▸ **Recorded information**
☆ ☆ ☆ ☆ ☆
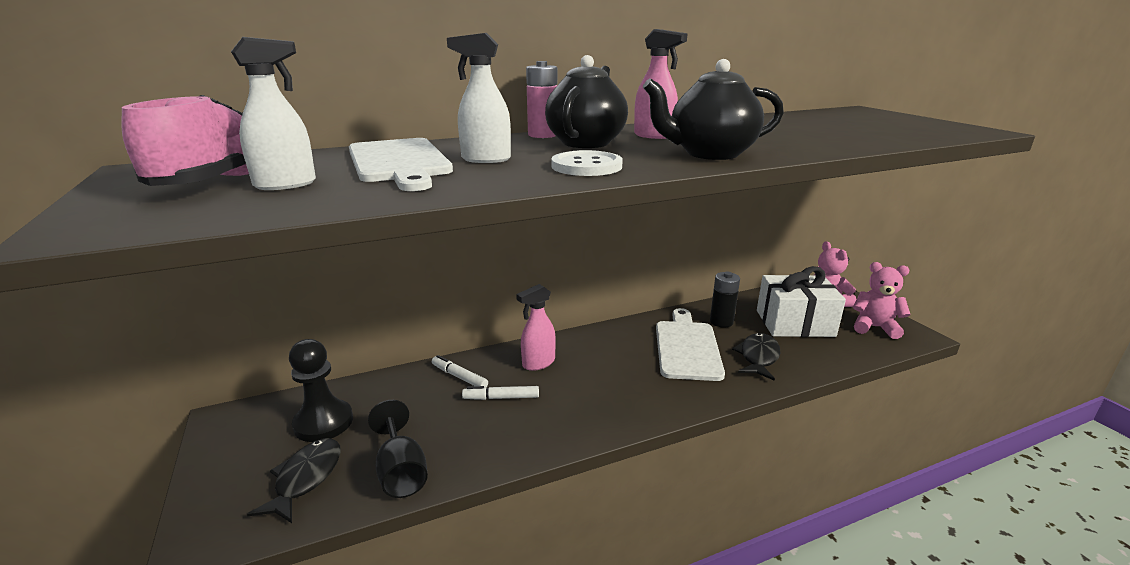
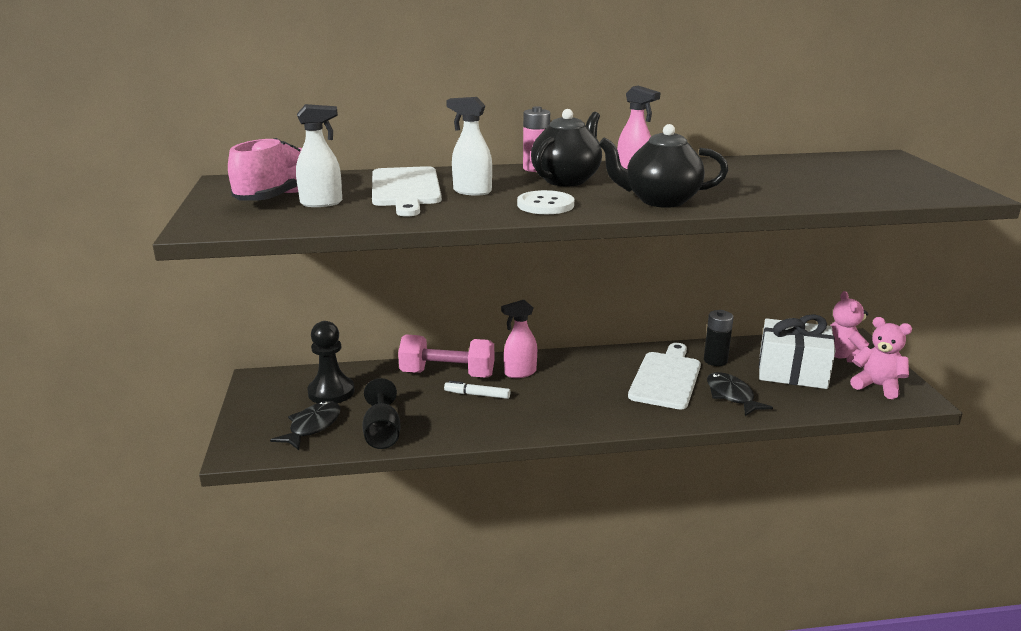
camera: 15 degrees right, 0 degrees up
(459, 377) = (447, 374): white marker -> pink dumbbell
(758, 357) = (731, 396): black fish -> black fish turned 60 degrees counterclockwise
☆ ☆ ☆ ☆ ☆
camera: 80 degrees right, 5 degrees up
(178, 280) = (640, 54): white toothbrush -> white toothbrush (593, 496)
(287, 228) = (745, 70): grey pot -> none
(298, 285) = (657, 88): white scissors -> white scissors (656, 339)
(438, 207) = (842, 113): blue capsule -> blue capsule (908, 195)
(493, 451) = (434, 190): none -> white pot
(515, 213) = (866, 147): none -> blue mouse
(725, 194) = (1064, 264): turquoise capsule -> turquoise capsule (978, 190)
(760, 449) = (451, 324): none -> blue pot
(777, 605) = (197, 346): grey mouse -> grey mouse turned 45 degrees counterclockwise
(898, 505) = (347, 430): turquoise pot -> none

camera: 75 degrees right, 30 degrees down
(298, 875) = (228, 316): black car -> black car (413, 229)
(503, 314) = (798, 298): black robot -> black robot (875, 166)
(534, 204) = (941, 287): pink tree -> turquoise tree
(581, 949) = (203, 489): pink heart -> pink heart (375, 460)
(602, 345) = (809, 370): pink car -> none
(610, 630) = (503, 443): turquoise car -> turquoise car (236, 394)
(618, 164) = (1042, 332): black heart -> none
☆ ☆ ☆ ☆ ☆
▸ **Task description**
Look above for the line holding "camera: 15 degrees right, 0 degrees up", then set down exactly that line and every line after it up to and including the line holding "(758, 357) = (731, 396): black", with nothing else.

▸ **Expected answer**
camera: 15 degrees right, 0 degrees up
(459, 377) = (447, 374): white marker -> pink dumbbell
(758, 357) = (731, 396): black fish -> black fish turned 60 degrees counterclockwise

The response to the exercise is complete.